__Data extract__.
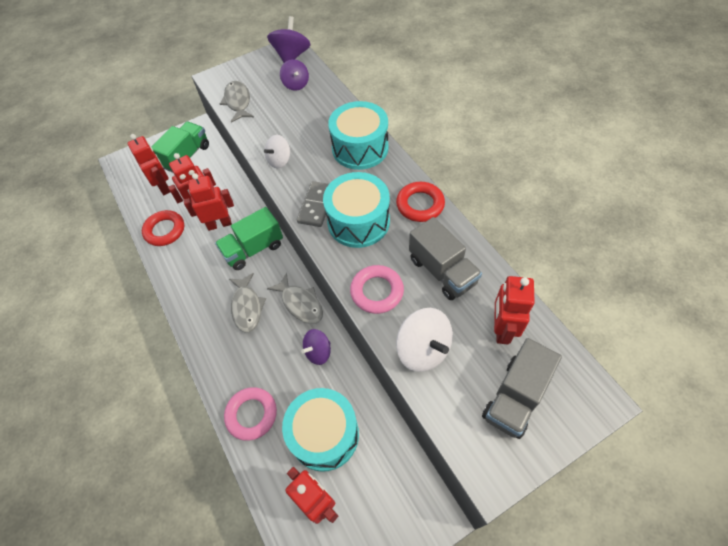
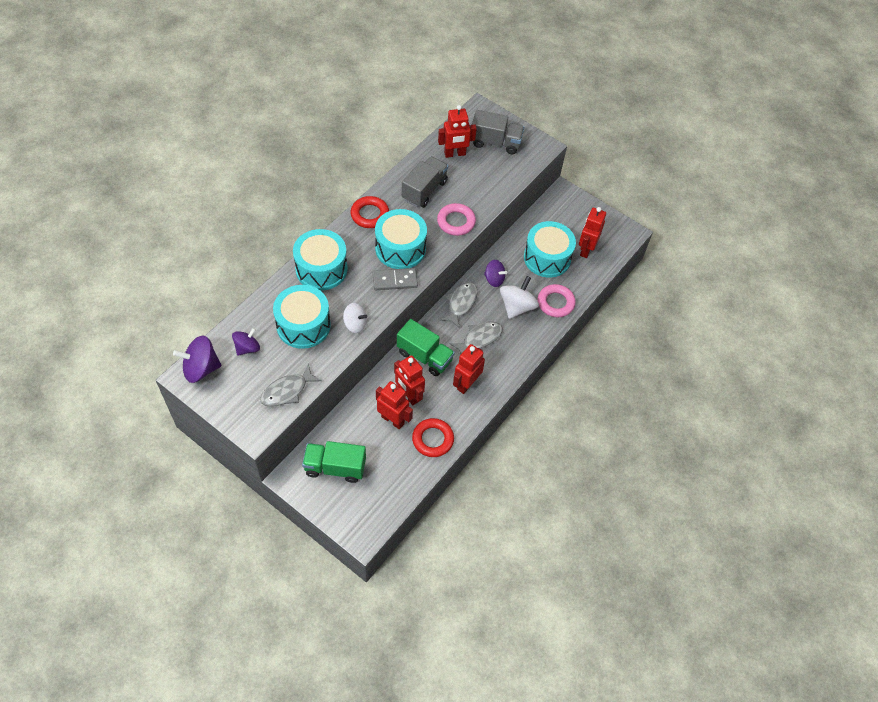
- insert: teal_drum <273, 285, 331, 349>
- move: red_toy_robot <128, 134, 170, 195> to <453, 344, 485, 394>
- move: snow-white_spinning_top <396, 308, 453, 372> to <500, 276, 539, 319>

__Task directions__.
Report each line of the material above where the word "move" appears.

__Answer to the problem__.
- move: red_toy_robot <128, 134, 170, 195> to <453, 344, 485, 394>
- move: snow-white_spinning_top <396, 308, 453, 372> to <500, 276, 539, 319>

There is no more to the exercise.